▼▼▼

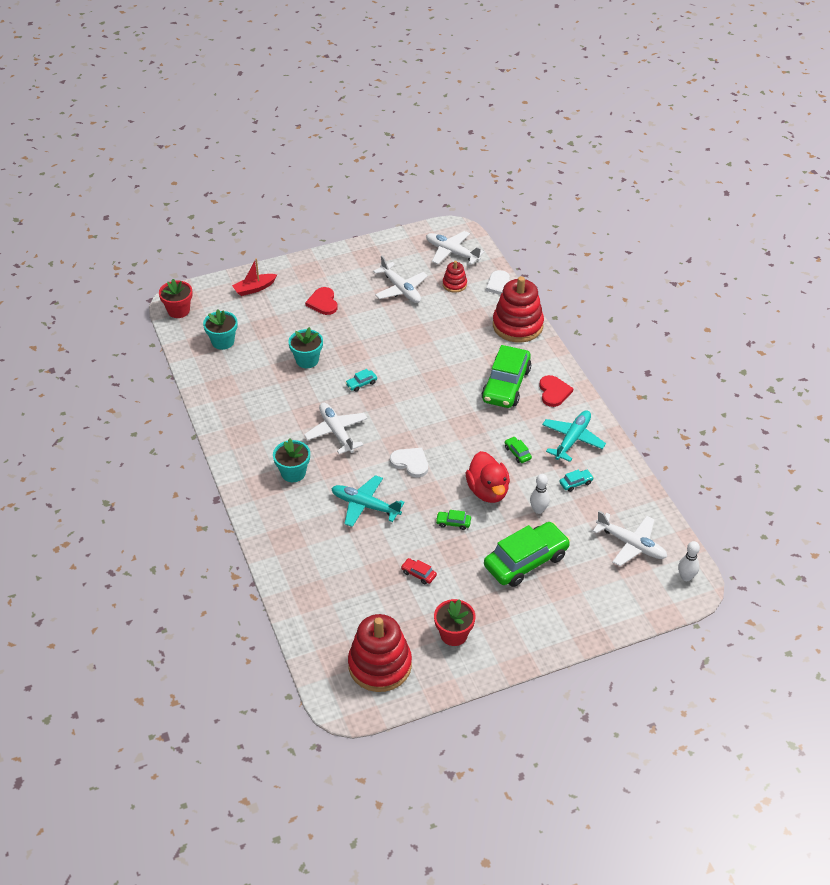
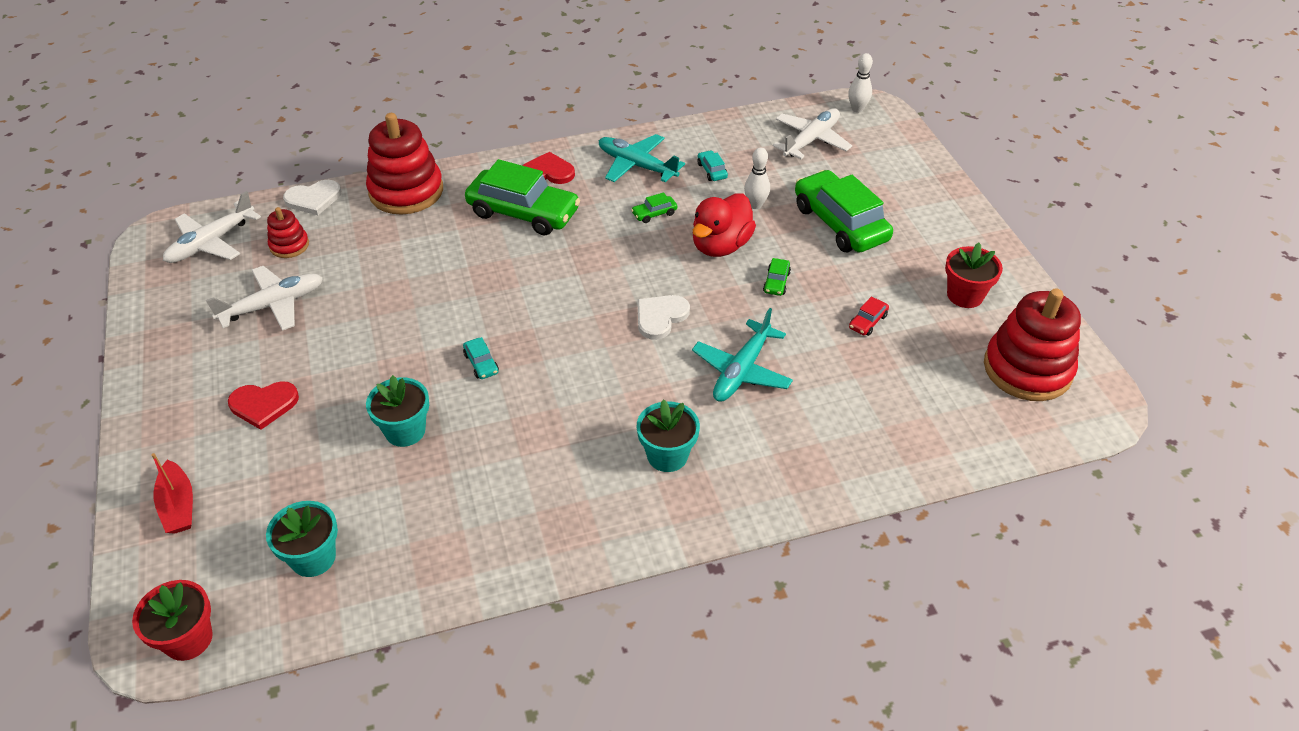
camera: 85 degrees left, 0 degrees up
(336, 432) = (584, 398): white plane -> none
(488, 491) = (720, 246): red duck -> red duck turned 135 degrees clockwise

▲▲▲

Would you set down the listing exactly, omitting pictures?

camera: 85 degrees left, 0 degrees up
(336, 432) = (584, 398): white plane -> none
(488, 491) = (720, 246): red duck -> red duck turned 135 degrees clockwise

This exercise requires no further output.